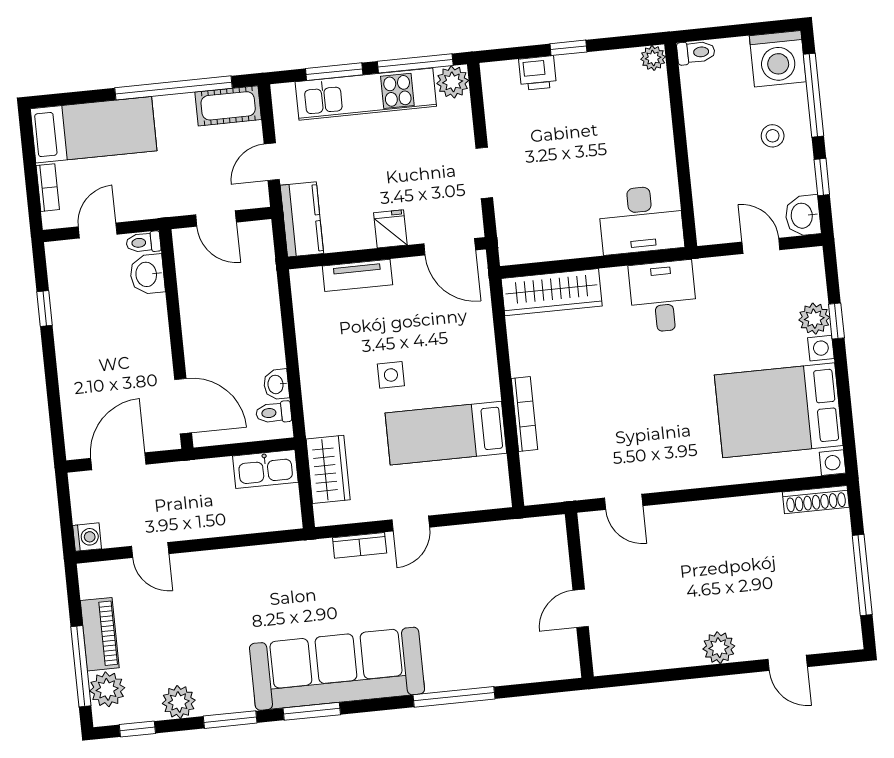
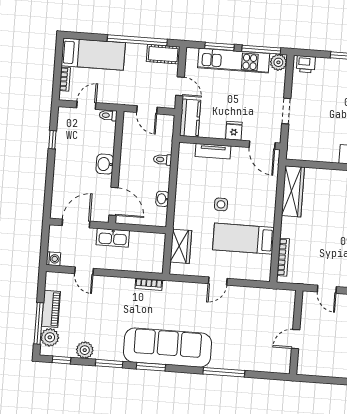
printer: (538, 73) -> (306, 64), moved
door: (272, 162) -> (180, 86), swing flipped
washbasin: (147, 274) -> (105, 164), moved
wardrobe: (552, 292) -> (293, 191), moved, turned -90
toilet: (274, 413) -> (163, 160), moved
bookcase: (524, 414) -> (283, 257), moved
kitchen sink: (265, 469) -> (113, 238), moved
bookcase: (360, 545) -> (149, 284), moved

==

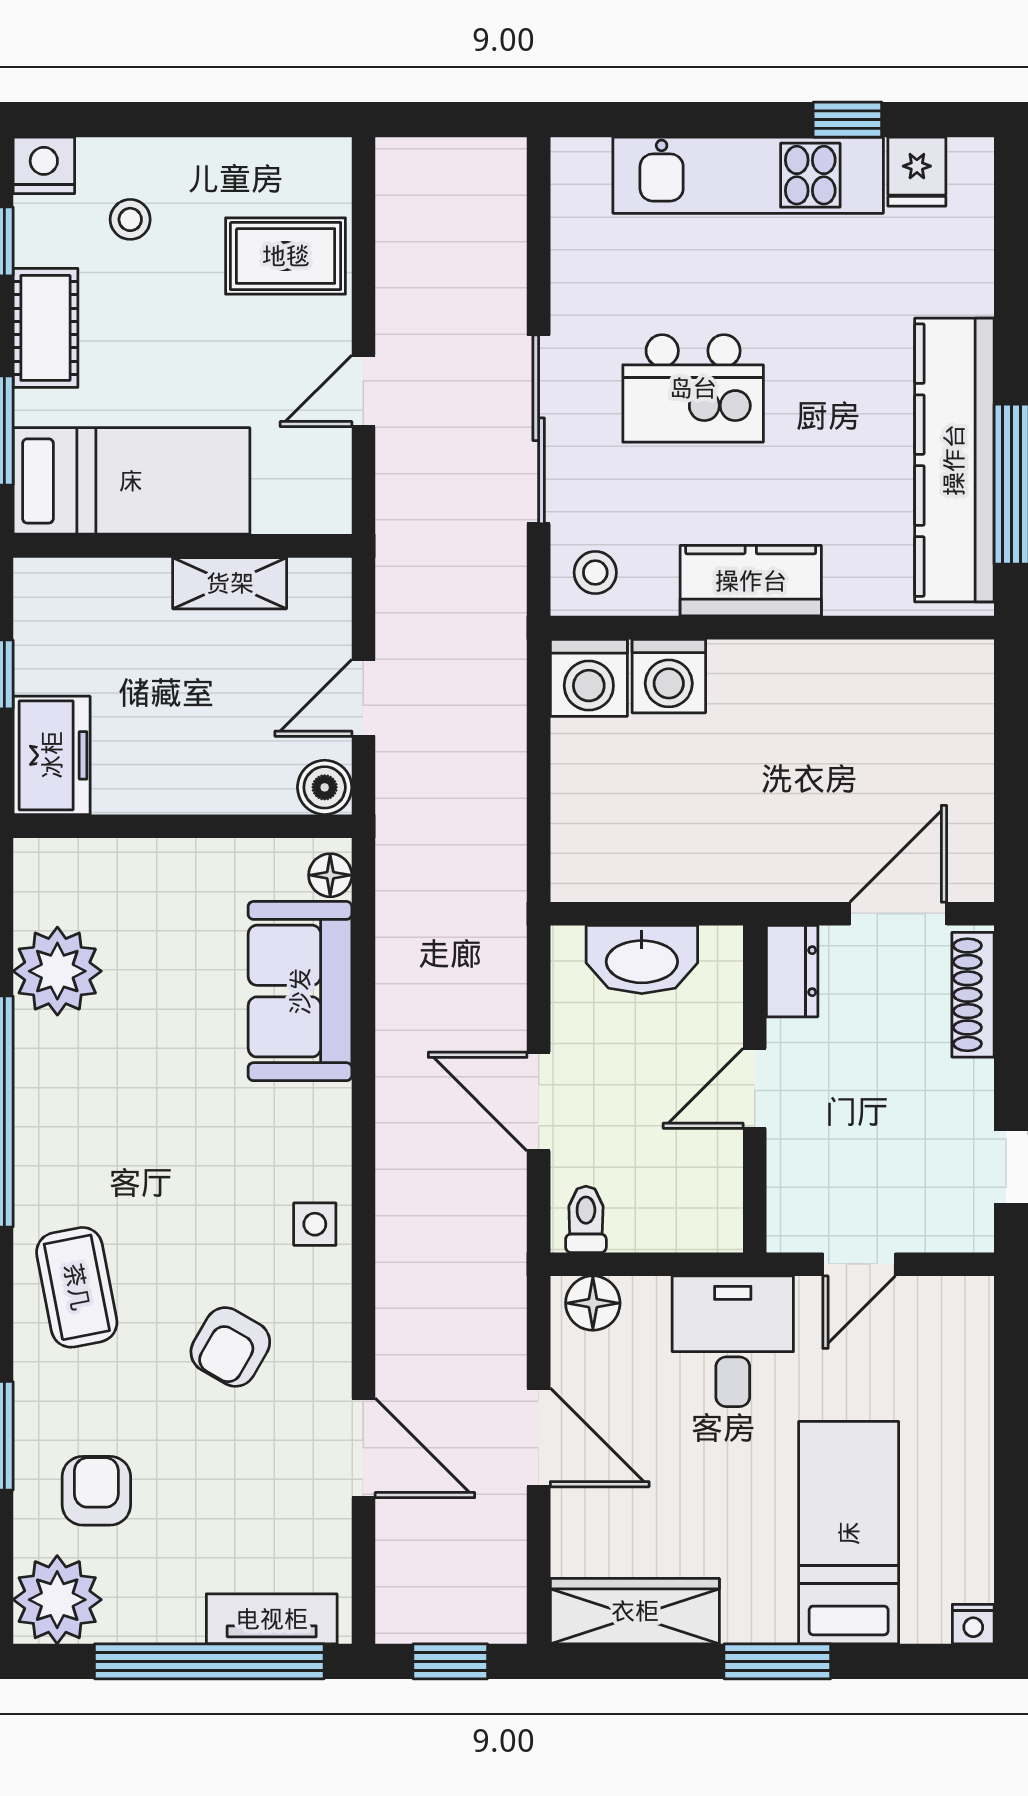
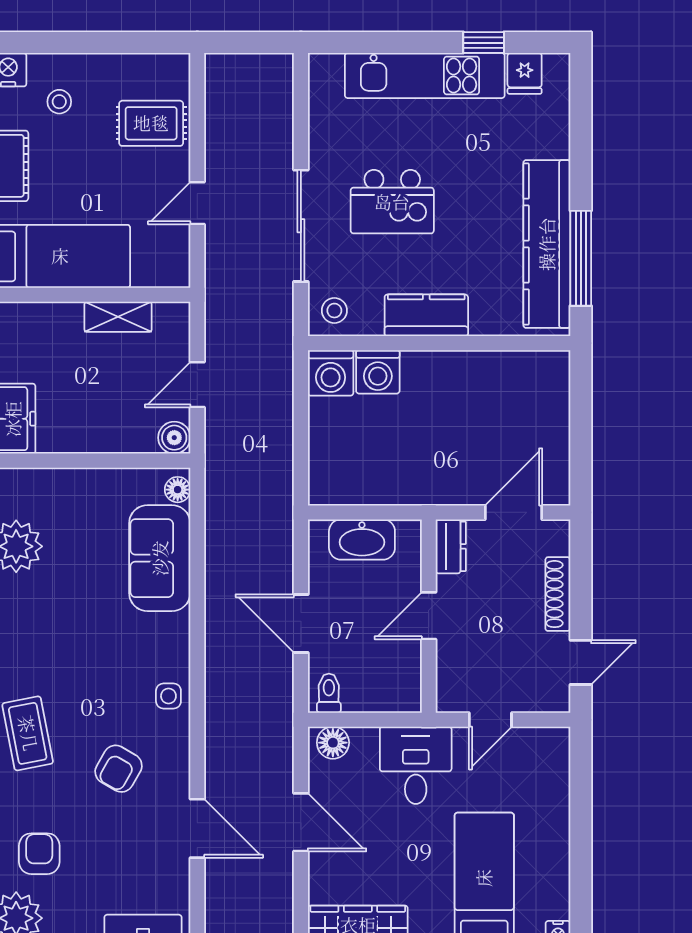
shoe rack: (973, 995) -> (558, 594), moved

=== Required work ===
Beginning at the line with "printer: (538, 73) -> (306, 64), moved" and stopping after the line with "bookcase: (524, 414) -> (283, 257), moved", please write out every line of the data above exactly and nothing else.

=== Output for this task ===
printer: (538, 73) -> (306, 64), moved
door: (272, 162) -> (180, 86), swing flipped
washbasin: (147, 274) -> (105, 164), moved
wardrobe: (552, 292) -> (293, 191), moved, turned -90
toilet: (274, 413) -> (163, 160), moved
bookcase: (524, 414) -> (283, 257), moved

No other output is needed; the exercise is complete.